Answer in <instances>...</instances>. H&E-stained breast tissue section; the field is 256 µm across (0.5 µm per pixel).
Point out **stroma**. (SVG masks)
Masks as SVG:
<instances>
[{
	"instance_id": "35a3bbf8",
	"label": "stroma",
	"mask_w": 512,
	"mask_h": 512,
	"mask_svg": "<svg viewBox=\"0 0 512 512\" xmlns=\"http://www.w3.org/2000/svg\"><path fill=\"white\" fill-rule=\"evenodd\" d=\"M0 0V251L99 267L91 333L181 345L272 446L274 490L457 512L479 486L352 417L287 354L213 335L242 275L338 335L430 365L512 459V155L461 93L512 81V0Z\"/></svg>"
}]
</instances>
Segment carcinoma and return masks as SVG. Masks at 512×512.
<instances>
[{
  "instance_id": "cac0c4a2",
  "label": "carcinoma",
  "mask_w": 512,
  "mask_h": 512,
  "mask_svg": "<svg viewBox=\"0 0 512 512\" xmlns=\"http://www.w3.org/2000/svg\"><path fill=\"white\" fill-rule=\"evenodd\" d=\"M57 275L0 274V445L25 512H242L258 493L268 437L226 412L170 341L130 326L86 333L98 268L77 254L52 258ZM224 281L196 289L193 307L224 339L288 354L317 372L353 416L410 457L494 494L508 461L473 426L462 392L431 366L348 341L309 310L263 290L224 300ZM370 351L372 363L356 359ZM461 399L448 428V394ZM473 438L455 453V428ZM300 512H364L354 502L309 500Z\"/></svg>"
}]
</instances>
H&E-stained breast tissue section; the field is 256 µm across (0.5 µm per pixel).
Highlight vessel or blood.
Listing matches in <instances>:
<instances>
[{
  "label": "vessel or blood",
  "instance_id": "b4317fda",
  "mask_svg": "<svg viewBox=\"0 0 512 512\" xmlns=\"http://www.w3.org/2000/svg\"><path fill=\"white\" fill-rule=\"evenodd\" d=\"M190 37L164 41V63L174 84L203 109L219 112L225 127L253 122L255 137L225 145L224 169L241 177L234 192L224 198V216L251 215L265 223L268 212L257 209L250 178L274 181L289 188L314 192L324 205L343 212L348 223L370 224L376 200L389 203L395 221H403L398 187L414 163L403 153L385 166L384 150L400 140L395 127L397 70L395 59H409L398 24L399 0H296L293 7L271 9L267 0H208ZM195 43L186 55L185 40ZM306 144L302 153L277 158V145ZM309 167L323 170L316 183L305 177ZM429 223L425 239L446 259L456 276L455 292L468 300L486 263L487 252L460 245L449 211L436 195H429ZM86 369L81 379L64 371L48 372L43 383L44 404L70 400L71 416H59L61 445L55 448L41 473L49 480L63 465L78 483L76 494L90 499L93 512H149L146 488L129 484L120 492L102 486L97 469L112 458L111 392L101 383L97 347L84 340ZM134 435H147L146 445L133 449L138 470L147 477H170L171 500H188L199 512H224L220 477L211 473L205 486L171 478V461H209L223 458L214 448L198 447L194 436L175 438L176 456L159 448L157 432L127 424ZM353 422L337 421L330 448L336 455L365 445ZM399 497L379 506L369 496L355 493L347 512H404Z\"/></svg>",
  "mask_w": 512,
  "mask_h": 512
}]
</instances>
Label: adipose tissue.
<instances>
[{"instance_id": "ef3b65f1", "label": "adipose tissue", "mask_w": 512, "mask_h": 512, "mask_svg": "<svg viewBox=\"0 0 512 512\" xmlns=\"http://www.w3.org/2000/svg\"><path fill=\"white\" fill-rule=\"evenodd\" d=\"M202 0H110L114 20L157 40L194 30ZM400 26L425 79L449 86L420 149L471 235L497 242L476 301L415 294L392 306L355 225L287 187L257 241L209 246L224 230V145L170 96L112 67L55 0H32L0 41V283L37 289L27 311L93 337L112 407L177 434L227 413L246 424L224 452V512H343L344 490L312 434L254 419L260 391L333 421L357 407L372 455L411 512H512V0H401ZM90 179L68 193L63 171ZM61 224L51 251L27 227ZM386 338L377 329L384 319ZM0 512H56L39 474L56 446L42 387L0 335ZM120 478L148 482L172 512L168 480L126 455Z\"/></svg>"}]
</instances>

### WHAT YOU WILL DO
Set down each entry again, unchanged.

### ANSWER TO THE EXERCISE
Answer in <instances>...</instances>. H&E-stained breast tissue section; the field is 256 µm across (0.5 µm per pixel).
Point out **stroma**. (SVG masks)
Masks as SVG:
<instances>
[{
	"instance_id": "35a3bbf8",
	"label": "stroma",
	"mask_w": 512,
	"mask_h": 512,
	"mask_svg": "<svg viewBox=\"0 0 512 512\" xmlns=\"http://www.w3.org/2000/svg\"><path fill=\"white\" fill-rule=\"evenodd\" d=\"M0 0V251L99 267L91 333L181 345L272 446L274 490L457 512L479 486L352 417L287 354L213 335L242 275L338 335L430 365L512 459V155L461 93L512 81V0Z\"/></svg>"
}]
</instances>
Segment carcinoma and return masks as SVG. Masks at 512×512.
<instances>
[{
  "instance_id": "cac0c4a2",
  "label": "carcinoma",
  "mask_w": 512,
  "mask_h": 512,
  "mask_svg": "<svg viewBox=\"0 0 512 512\" xmlns=\"http://www.w3.org/2000/svg\"><path fill=\"white\" fill-rule=\"evenodd\" d=\"M57 275L0 274V445L25 512H242L258 493L268 437L226 412L170 341L130 326L86 333L98 268L77 254L52 258ZM224 281L196 289L193 307L224 339L288 354L317 372L353 416L410 457L494 494L508 461L473 426L462 392L431 366L348 341L309 310L263 290L224 300ZM370 351L372 363L356 359ZM461 399L448 428V394ZM473 438L455 453V428ZM300 512H364L354 502L309 500Z\"/></svg>"
}]
</instances>
H&E-stained breast tissue section; the field is 256 µm across (0.5 µm per pixel).
Highlight vessel or blood.
Listing matches in <instances>:
<instances>
[{
  "label": "vessel or blood",
  "instance_id": "b4317fda",
  "mask_svg": "<svg viewBox=\"0 0 512 512\" xmlns=\"http://www.w3.org/2000/svg\"><path fill=\"white\" fill-rule=\"evenodd\" d=\"M190 37L164 41V63L174 84L203 109L219 112L225 127L253 122L255 137L225 145L224 169L241 177L234 192L224 198V216L251 215L265 223L268 212L257 209L250 178L274 181L289 188L314 192L324 205L343 212L348 223L370 224L376 200L389 203L395 221H403L398 187L414 163L403 153L385 166L384 150L400 140L395 127L397 70L395 59H409L398 24L399 0H296L293 7L271 9L267 0H208ZM195 43L186 55L185 40ZM306 144L302 153L277 158V145ZM309 167L323 170L316 183L305 177ZM429 223L425 239L446 259L456 276L455 292L468 300L486 263L487 252L460 245L449 211L436 195H429ZM86 369L81 379L64 371L48 372L43 383L44 404L70 400L71 416H59L61 445L55 448L41 473L49 480L63 465L78 483L76 494L90 499L93 512H149L146 488L129 484L120 492L102 486L97 469L112 458L111 392L101 383L97 347L84 340ZM134 435H147L146 445L133 449L138 470L147 477H170L171 500H188L199 512H224L220 477L211 473L205 486L171 478V461H209L223 458L214 448L198 447L194 436L175 438L176 456L159 448L157 432L127 424ZM353 422L337 421L330 448L336 455L365 445ZM399 497L379 506L369 496L355 493L347 512H404Z\"/></svg>",
  "mask_w": 512,
  "mask_h": 512
}]
</instances>
Label: adipose tissue.
<instances>
[{"instance_id": "ef3b65f1", "label": "adipose tissue", "mask_w": 512, "mask_h": 512, "mask_svg": "<svg viewBox=\"0 0 512 512\" xmlns=\"http://www.w3.org/2000/svg\"><path fill=\"white\" fill-rule=\"evenodd\" d=\"M202 0H110L114 20L157 40L194 30ZM400 26L425 79L449 86L420 149L471 235L497 242L476 301L415 294L392 306L355 225L287 187L257 241L209 246L224 230V145L170 96L112 67L55 0H32L0 41V283L37 289L27 311L93 337L112 407L177 434L227 413L246 424L224 452V512H343L344 490L312 434L254 419L260 391L333 421L357 407L372 455L411 512H512V0H401ZM90 179L68 193L63 171ZM61 224L51 251L27 227ZM386 338L377 329L384 319ZM0 512H56L39 474L56 446L42 387L0 335ZM120 478L148 482L172 512L168 480L126 455Z\"/></svg>"}]
</instances>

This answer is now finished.